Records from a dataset
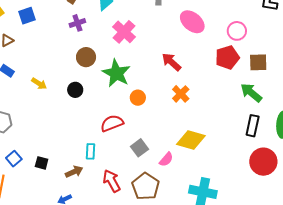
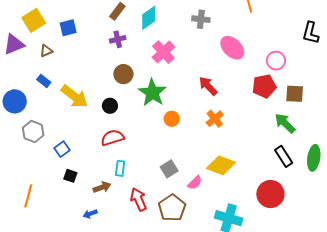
yellow arrow: (39, 84) -> (74, 96), size x1.8
red semicircle: (112, 123) -> (113, 138), moved
black rectangle: (253, 126) -> (284, 156), turned -50
blue square: (14, 159) -> (62, 149), moved
red circle: (263, 162) -> (270, 194), moved

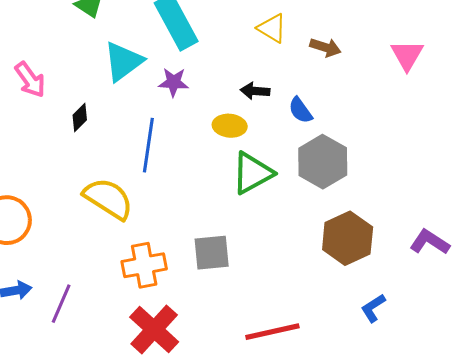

**What needs to be done**
Only one thing belongs in the answer: the number of lines of the data that contain the string "moved".

**Task solution**
3